ASSIGNMENT: Output, word for word, every line from the line with "(280, 503) = (284, 199): green" through the final line of the data below.

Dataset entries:
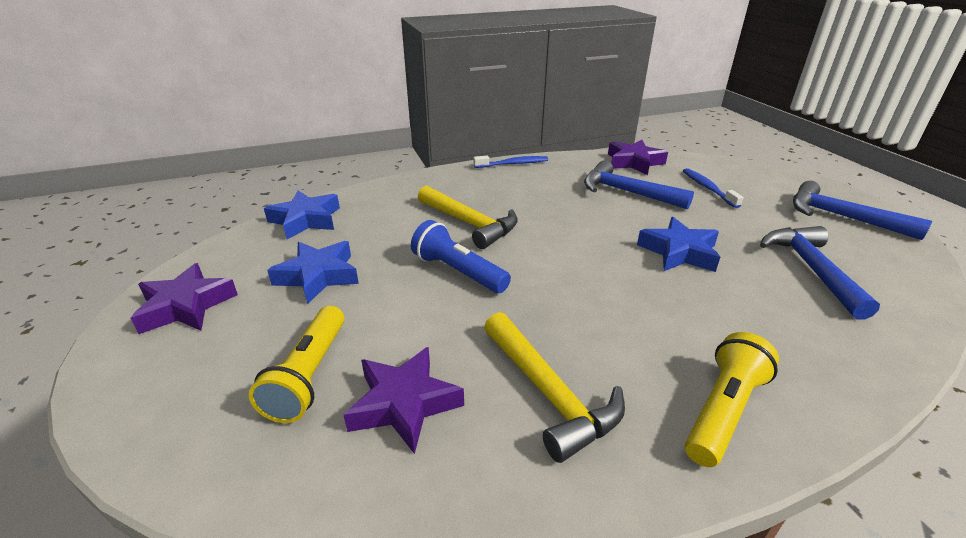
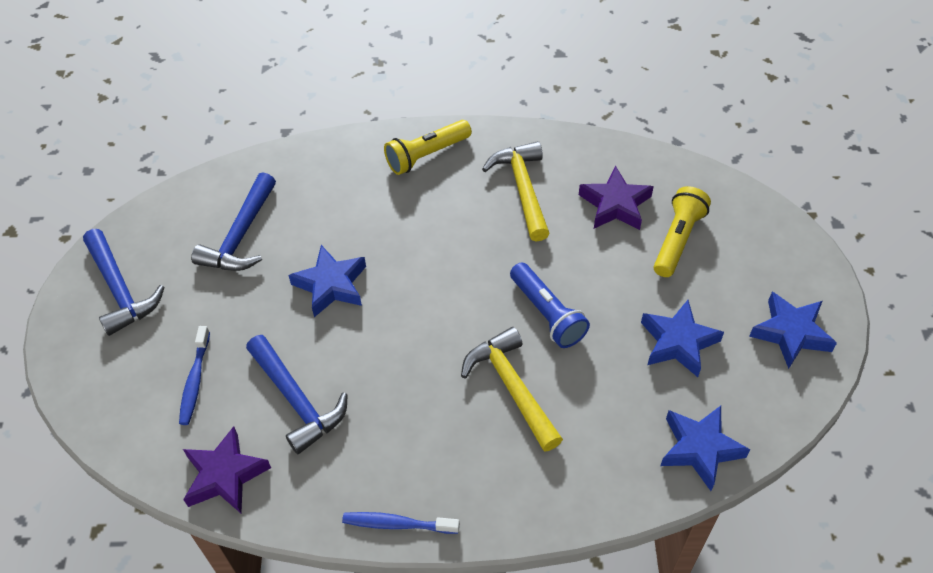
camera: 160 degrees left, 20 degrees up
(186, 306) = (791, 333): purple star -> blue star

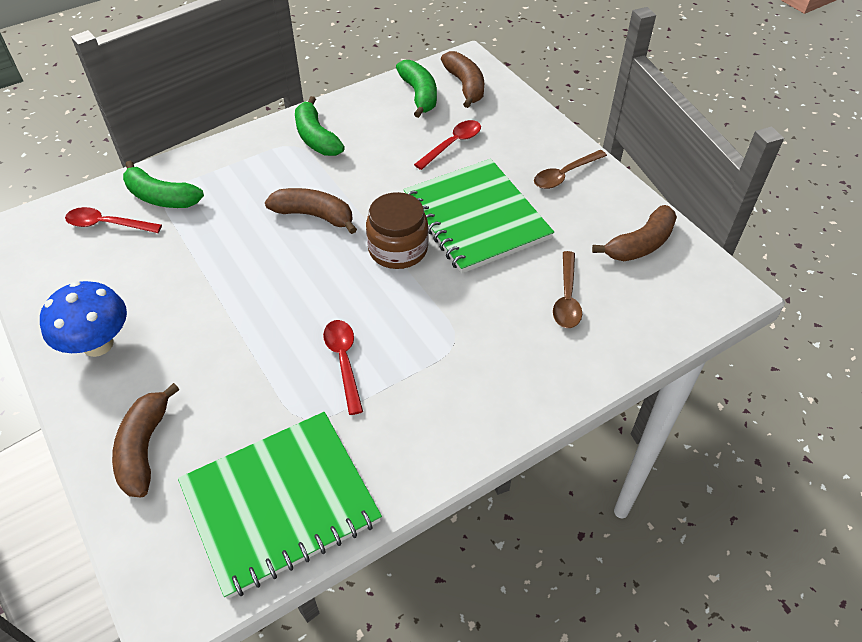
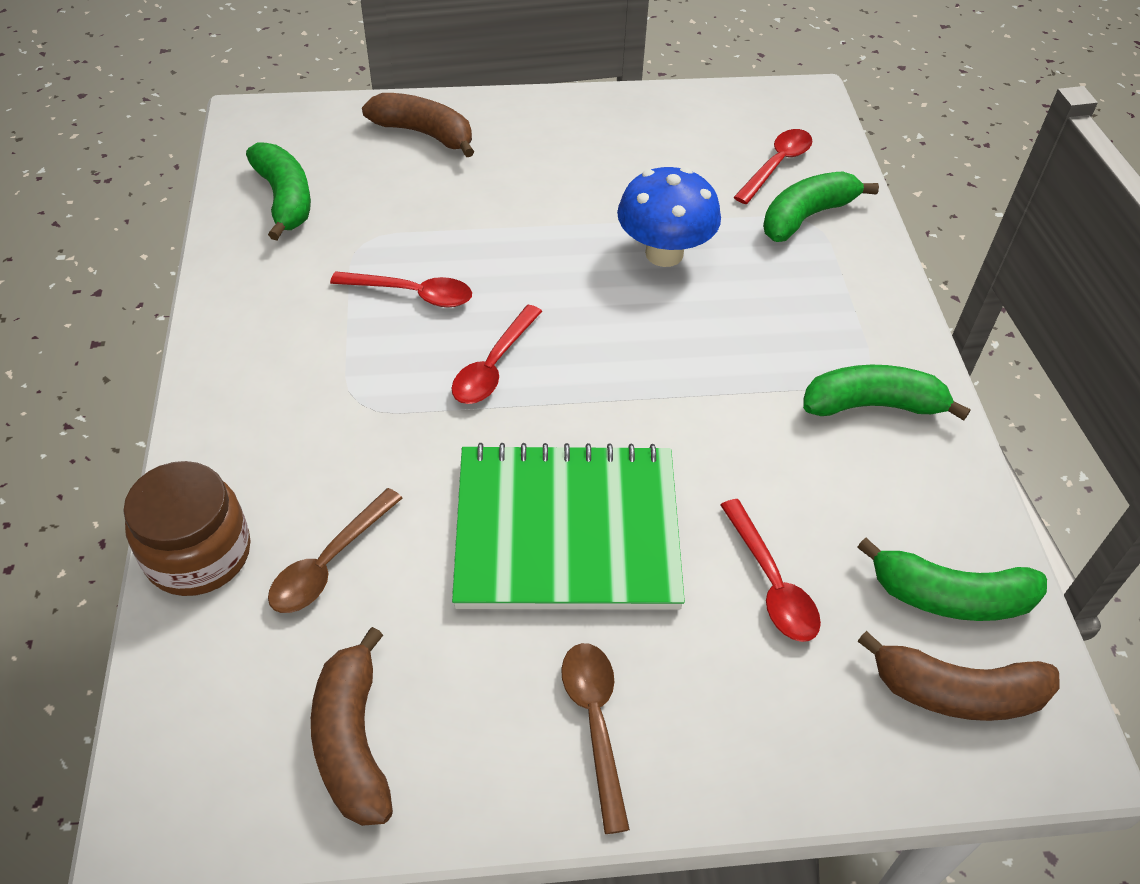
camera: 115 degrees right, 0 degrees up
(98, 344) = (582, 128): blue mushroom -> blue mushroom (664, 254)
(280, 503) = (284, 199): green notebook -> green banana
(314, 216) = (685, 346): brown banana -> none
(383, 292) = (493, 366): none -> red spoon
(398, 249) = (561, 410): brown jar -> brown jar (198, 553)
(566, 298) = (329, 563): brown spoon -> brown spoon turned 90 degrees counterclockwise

YOUR RESPONSE:
(280, 503) = (284, 199): green notebook -> green banana
(314, 216) = (685, 346): brown banana -> none
(383, 292) = (493, 366): none -> red spoon
(398, 249) = (561, 410): brown jar -> brown jar (198, 553)
(566, 298) = (329, 563): brown spoon -> brown spoon turned 90 degrees counterclockwise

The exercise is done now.